**Instructions to follow**:
Copy the items below, substituting "Zurich" for "Basel" wherever it occurs and leaving everything else unchanged.
···
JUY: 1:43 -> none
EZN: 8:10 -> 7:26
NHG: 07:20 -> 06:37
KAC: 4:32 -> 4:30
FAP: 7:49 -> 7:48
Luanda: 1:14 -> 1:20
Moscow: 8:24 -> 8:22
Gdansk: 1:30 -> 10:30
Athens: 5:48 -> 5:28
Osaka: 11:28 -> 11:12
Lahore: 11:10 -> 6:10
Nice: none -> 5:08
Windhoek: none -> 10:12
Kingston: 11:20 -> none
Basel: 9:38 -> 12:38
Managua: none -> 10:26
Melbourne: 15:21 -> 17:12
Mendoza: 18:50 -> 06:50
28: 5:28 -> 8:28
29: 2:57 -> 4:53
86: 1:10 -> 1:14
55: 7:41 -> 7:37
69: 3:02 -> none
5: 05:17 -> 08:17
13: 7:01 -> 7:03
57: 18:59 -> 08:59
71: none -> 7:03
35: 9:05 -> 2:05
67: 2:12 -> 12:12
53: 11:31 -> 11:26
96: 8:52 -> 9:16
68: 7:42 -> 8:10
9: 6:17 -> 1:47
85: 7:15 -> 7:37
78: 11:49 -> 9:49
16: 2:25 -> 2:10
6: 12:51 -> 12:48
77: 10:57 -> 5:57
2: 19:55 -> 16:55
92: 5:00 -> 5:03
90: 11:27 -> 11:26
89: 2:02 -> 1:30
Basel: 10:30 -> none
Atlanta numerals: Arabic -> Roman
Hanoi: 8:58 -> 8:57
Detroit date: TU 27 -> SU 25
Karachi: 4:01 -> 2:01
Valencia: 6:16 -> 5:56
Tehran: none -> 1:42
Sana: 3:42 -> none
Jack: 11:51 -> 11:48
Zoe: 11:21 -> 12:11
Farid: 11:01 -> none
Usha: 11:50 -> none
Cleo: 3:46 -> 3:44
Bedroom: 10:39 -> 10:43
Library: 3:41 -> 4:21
···
**Output**:
JUY: 1:43 -> none
EZN: 8:10 -> 7:26
NHG: 07:20 -> 06:37
KAC: 4:32 -> 4:30
FAP: 7:49 -> 7:48
Luanda: 1:14 -> 1:20
Moscow: 8:24 -> 8:22
Gdansk: 1:30 -> 10:30
Athens: 5:48 -> 5:28
Osaka: 11:28 -> 11:12
Lahore: 11:10 -> 6:10
Nice: none -> 5:08
Windhoek: none -> 10:12
Kingston: 11:20 -> none
Zurich: 9:38 -> 12:38
Managua: none -> 10:26
Melbourne: 15:21 -> 17:12
Mendoza: 18:50 -> 06:50
28: 5:28 -> 8:28
29: 2:57 -> 4:53
86: 1:10 -> 1:14
55: 7:41 -> 7:37
69: 3:02 -> none
5: 05:17 -> 08:17
13: 7:01 -> 7:03
57: 18:59 -> 08:59
71: none -> 7:03
35: 9:05 -> 2:05
67: 2:12 -> 12:12
53: 11:31 -> 11:26
96: 8:52 -> 9:16
68: 7:42 -> 8:10
9: 6:17 -> 1:47
85: 7:15 -> 7:37
78: 11:49 -> 9:49
16: 2:25 -> 2:10
6: 12:51 -> 12:48
77: 10:57 -> 5:57
2: 19:55 -> 16:55
92: 5:00 -> 5:03
90: 11:27 -> 11:26
89: 2:02 -> 1:30
Zurich: 10:30 -> none
Atlanta numerals: Arabic -> Roman
Hanoi: 8:58 -> 8:57
Detroit date: TU 27 -> SU 25
Karachi: 4:01 -> 2:01
Valencia: 6:16 -> 5:56
Tehran: none -> 1:42
Sana: 3:42 -> none
Jack: 11:51 -> 11:48
Zoe: 11:21 -> 12:11
Farid: 11:01 -> none
Usha: 11:50 -> none
Cleo: 3:46 -> 3:44
Bedroom: 10:39 -> 10:43
Library: 3:41 -> 4:21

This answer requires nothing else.